WHAT THIS TASK INVOLVES
Every entry that follows should be output again, word for word.

[Structured diff data]
________

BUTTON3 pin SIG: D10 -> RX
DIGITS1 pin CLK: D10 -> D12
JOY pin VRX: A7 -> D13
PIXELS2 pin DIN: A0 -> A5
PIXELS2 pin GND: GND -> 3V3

________

YOUR SOLUTION
BUTTON3 pin SIG: D10 -> RX
DIGITS1 pin CLK: D10 -> D12
JOY pin VRX: A7 -> D13
PIXELS2 pin DIN: A0 -> A5
PIXELS2 pin GND: GND -> 3V3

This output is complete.